**TRY IT**. Quote every line below exactly and skip any picture.

**MATERIAL TO PROCESS**.
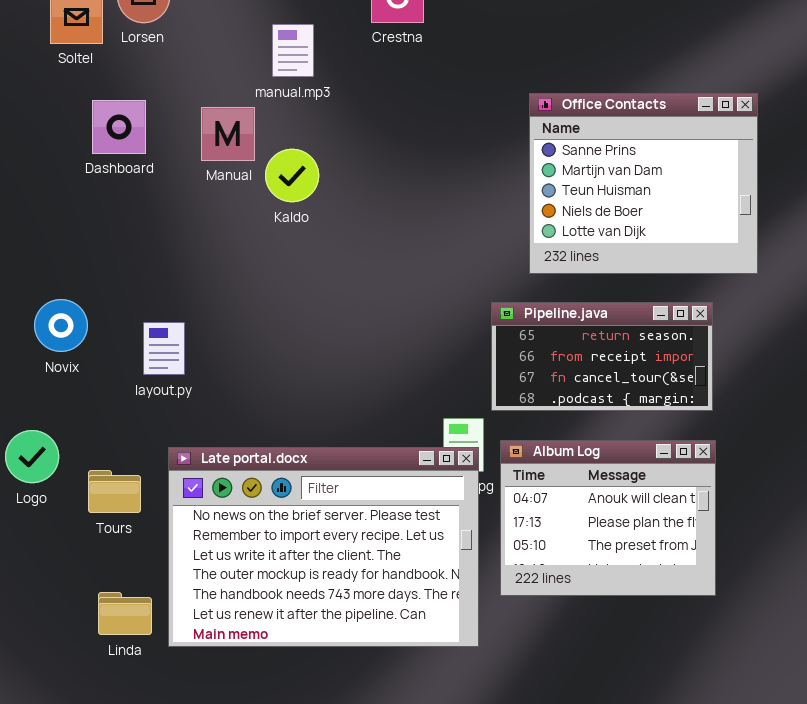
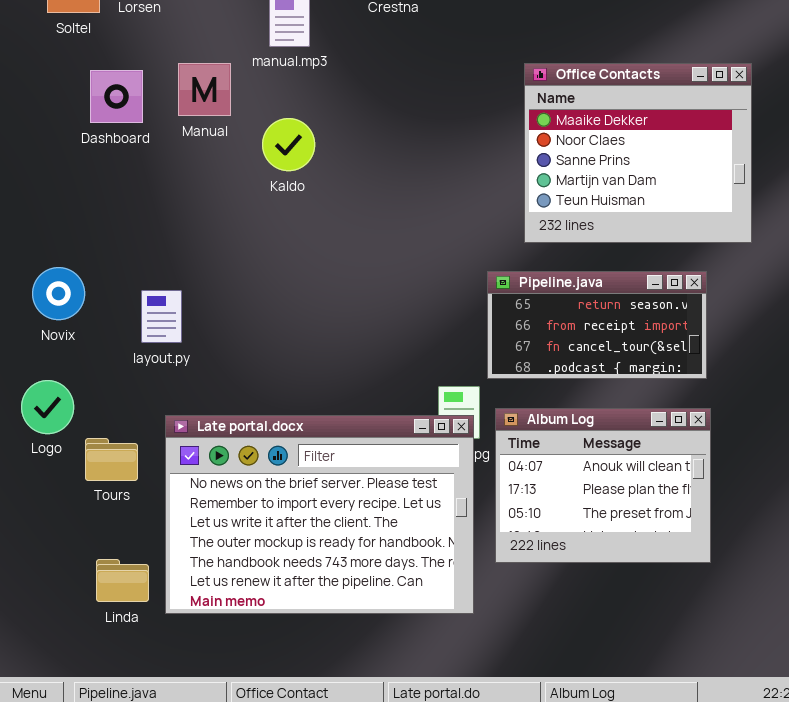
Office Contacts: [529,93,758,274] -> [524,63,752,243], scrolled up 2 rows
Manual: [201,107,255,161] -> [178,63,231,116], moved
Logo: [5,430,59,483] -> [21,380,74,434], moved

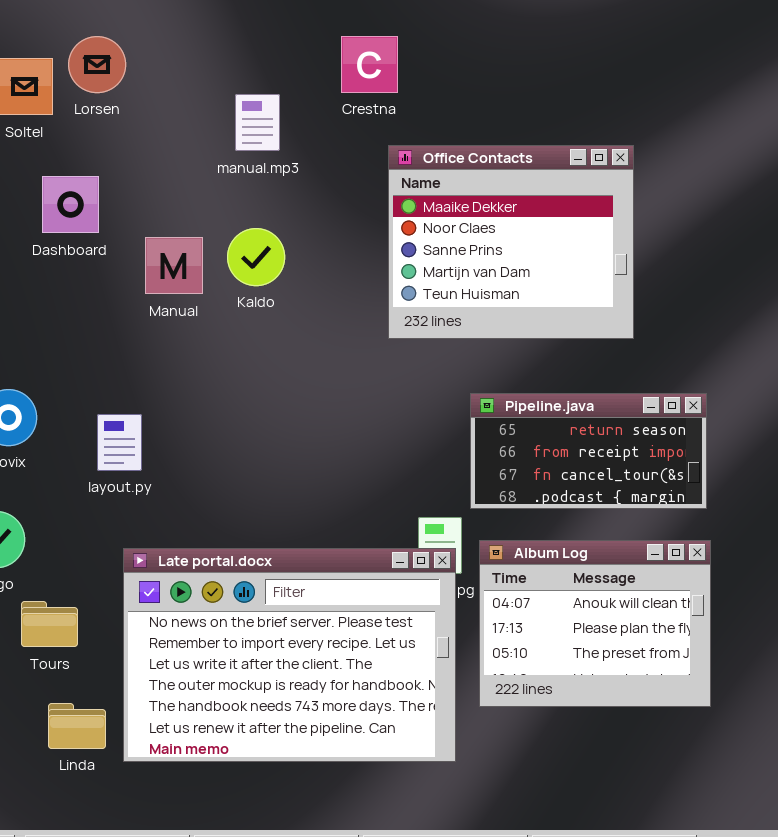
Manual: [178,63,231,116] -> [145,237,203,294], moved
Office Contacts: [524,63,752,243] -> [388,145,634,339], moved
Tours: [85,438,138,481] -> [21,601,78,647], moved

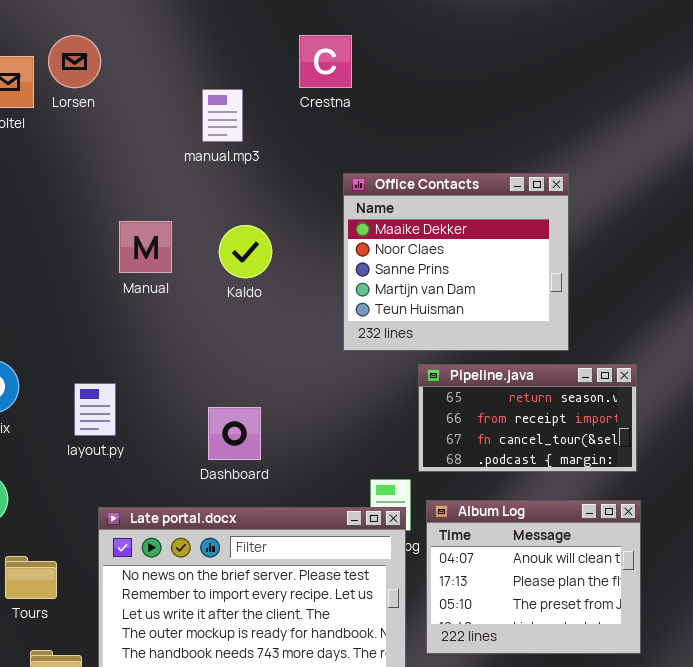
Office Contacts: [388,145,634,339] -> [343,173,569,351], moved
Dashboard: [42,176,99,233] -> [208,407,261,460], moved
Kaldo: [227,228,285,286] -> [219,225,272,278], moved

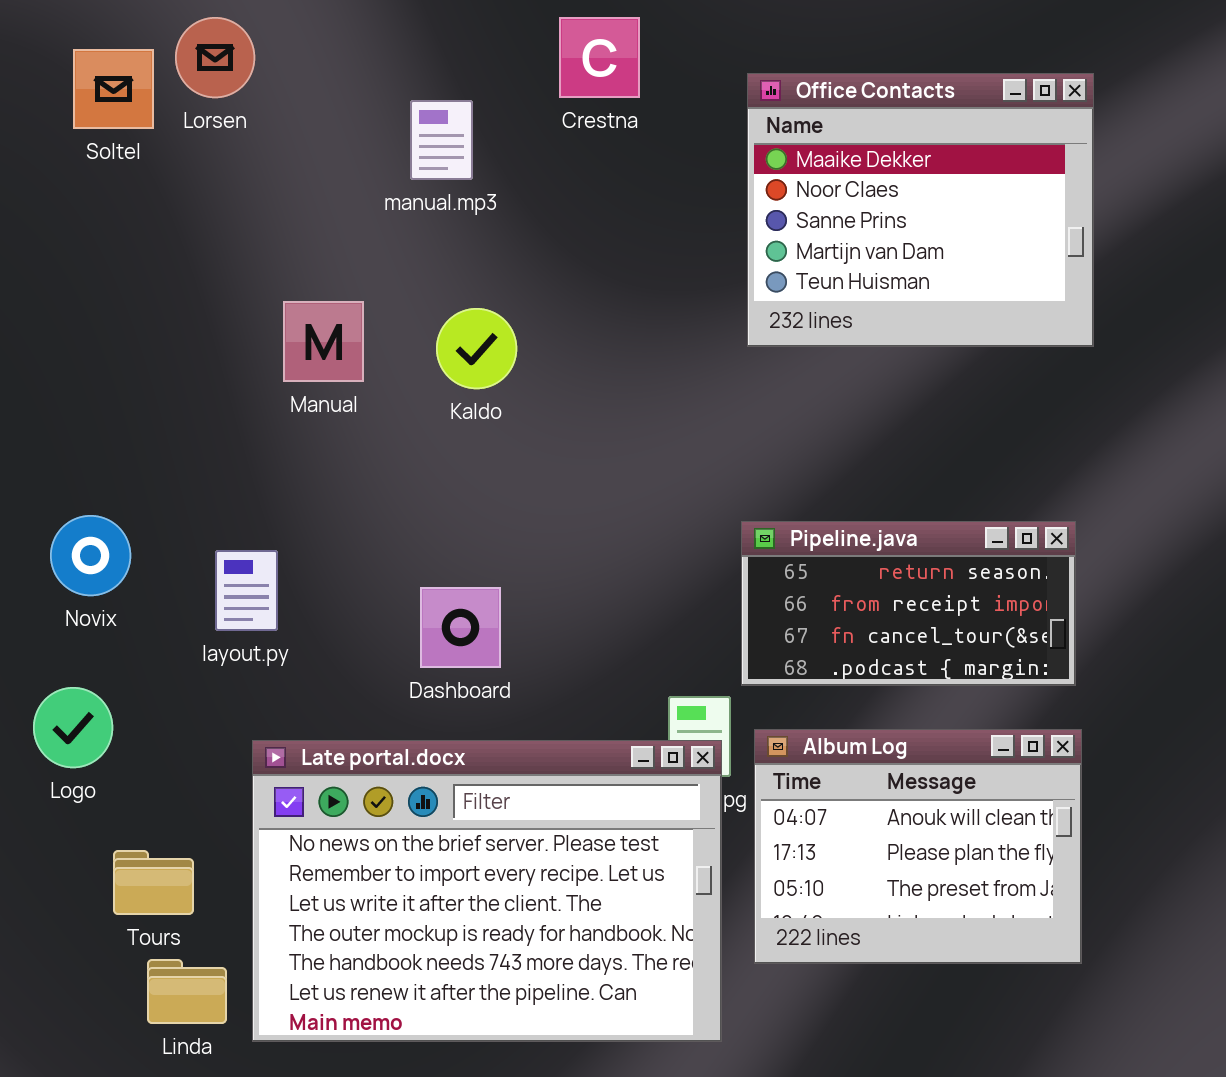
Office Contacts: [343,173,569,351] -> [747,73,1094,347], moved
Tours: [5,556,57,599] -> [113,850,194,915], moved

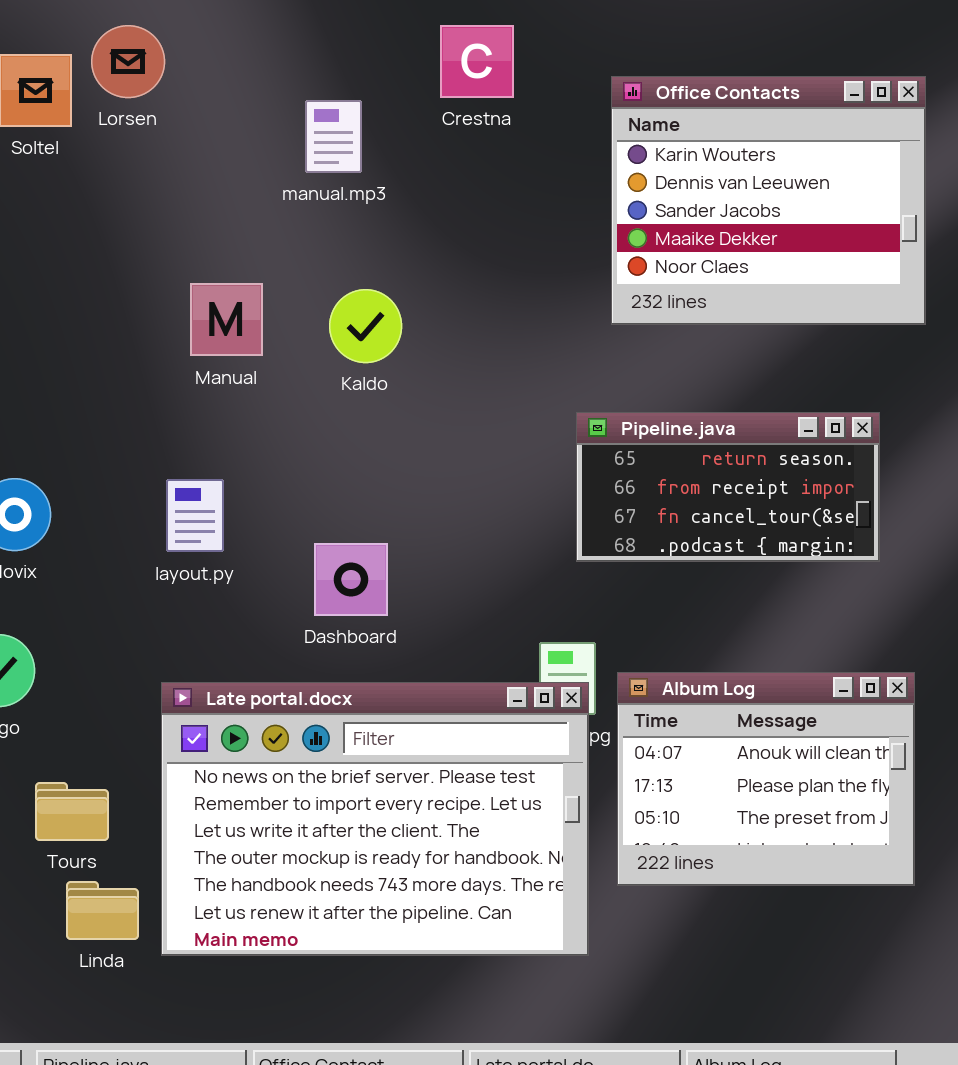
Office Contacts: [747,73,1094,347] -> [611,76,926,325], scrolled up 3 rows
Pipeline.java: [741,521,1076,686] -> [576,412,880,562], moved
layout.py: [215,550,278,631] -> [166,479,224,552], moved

**EXERCISE RESPONSE**.
Office Contacts: [529,93,758,274] -> [524,63,752,243], scrolled up 2 rows
Manual: [201,107,255,161] -> [178,63,231,116], moved
Logo: [5,430,59,483] -> [21,380,74,434], moved

Manual: [178,63,231,116] -> [145,237,203,294], moved
Office Contacts: [524,63,752,243] -> [388,145,634,339], moved
Tours: [85,438,138,481] -> [21,601,78,647], moved

Office Contacts: [388,145,634,339] -> [343,173,569,351], moved
Dashboard: [42,176,99,233] -> [208,407,261,460], moved
Kaldo: [227,228,285,286] -> [219,225,272,278], moved

Office Contacts: [343,173,569,351] -> [747,73,1094,347], moved
Tours: [5,556,57,599] -> [113,850,194,915], moved

Office Contacts: [747,73,1094,347] -> [611,76,926,325], scrolled up 3 rows
Pipeline.java: [741,521,1076,686] -> [576,412,880,562], moved
layout.py: [215,550,278,631] -> [166,479,224,552], moved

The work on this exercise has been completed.